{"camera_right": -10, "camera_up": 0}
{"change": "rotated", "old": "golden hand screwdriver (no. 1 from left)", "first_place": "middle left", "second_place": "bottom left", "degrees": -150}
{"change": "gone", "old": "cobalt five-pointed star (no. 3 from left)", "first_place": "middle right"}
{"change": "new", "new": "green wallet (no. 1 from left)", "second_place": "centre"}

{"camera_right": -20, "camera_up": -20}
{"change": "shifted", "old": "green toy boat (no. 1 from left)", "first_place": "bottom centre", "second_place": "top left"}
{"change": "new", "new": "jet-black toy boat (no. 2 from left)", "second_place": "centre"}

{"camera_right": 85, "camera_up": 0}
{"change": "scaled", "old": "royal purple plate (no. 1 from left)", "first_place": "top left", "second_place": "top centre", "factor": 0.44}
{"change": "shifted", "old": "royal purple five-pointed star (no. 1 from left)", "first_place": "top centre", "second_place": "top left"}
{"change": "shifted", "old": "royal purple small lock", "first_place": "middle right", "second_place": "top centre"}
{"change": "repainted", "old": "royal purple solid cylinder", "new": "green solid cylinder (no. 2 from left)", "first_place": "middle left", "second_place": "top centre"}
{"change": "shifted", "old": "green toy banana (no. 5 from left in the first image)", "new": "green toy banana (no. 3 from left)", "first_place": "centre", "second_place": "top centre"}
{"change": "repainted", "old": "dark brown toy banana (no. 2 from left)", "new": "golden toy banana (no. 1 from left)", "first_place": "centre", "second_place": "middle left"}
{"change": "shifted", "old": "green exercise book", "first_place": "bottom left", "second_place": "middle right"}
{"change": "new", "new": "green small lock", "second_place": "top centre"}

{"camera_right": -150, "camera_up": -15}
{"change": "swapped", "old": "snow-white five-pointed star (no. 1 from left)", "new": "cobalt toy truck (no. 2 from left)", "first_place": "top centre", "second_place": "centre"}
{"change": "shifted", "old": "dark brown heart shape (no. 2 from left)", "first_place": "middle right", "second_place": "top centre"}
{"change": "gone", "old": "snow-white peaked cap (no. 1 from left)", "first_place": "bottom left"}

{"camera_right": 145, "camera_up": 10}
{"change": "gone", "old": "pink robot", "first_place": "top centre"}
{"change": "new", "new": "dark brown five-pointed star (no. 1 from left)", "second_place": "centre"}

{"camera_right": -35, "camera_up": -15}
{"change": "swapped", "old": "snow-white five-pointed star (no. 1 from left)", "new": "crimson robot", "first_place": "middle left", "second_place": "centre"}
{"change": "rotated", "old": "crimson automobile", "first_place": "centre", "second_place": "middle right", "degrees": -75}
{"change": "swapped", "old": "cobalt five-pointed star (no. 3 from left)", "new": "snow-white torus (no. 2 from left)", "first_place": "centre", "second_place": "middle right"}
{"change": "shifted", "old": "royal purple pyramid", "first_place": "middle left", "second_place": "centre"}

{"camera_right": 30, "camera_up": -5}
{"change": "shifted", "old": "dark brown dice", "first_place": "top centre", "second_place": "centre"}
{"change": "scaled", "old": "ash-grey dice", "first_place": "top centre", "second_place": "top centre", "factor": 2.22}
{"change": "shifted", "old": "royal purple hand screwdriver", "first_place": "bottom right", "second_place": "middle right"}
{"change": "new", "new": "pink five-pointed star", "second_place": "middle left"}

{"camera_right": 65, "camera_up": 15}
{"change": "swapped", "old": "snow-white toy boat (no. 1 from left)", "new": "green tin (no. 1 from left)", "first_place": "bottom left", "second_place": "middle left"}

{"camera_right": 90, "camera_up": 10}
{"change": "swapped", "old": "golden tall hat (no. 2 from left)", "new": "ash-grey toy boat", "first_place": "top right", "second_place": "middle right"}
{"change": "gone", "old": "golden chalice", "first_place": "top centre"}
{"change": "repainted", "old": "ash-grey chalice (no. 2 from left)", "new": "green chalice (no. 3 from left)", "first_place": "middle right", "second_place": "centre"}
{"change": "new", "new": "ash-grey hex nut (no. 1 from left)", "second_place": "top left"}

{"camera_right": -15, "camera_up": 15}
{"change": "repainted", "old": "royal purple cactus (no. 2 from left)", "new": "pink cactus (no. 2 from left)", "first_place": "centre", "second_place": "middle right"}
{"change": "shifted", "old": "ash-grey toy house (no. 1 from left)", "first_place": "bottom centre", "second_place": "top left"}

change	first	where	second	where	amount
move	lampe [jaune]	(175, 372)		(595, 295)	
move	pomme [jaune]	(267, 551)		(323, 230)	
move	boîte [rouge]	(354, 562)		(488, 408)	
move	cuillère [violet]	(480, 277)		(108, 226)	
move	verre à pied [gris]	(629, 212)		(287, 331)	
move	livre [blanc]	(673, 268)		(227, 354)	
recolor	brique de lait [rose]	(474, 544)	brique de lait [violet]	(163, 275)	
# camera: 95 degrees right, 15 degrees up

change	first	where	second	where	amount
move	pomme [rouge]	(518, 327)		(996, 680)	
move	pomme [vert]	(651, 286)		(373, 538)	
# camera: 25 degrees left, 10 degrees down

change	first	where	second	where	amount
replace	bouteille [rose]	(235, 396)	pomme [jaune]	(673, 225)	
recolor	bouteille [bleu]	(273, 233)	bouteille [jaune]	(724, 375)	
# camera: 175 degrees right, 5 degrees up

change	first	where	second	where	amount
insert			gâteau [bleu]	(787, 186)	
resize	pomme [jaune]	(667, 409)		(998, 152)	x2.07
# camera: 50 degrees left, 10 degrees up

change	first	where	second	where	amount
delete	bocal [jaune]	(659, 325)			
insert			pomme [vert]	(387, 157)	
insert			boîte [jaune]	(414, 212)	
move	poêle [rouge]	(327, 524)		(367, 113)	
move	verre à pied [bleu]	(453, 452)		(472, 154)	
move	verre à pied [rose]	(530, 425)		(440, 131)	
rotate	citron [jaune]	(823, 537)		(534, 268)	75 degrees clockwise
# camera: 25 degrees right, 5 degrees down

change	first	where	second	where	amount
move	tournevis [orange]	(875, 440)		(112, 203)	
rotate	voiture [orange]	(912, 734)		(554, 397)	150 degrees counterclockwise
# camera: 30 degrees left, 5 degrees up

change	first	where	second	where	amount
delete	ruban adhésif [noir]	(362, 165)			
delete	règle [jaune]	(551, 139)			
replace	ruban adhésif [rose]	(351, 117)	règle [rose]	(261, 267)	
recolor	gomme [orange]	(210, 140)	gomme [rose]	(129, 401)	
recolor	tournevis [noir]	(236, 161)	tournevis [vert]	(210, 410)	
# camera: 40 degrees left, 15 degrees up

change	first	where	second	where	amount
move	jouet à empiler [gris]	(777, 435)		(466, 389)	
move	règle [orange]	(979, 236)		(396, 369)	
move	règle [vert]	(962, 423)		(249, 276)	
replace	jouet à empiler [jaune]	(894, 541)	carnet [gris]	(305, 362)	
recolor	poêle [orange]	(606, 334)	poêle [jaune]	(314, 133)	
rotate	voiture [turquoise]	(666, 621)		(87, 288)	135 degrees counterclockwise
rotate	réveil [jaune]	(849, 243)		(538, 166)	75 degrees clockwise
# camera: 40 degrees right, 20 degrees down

========================================================================

**Brief**
Find the word "violet" in the entries. Copy each line that holds it.

**Solution**
move	cuillère [violet]	(480, 277)		(108, 226)	
recolor	brique de lait [rose]	(474, 544)	brique de lait [violet]	(163, 275)	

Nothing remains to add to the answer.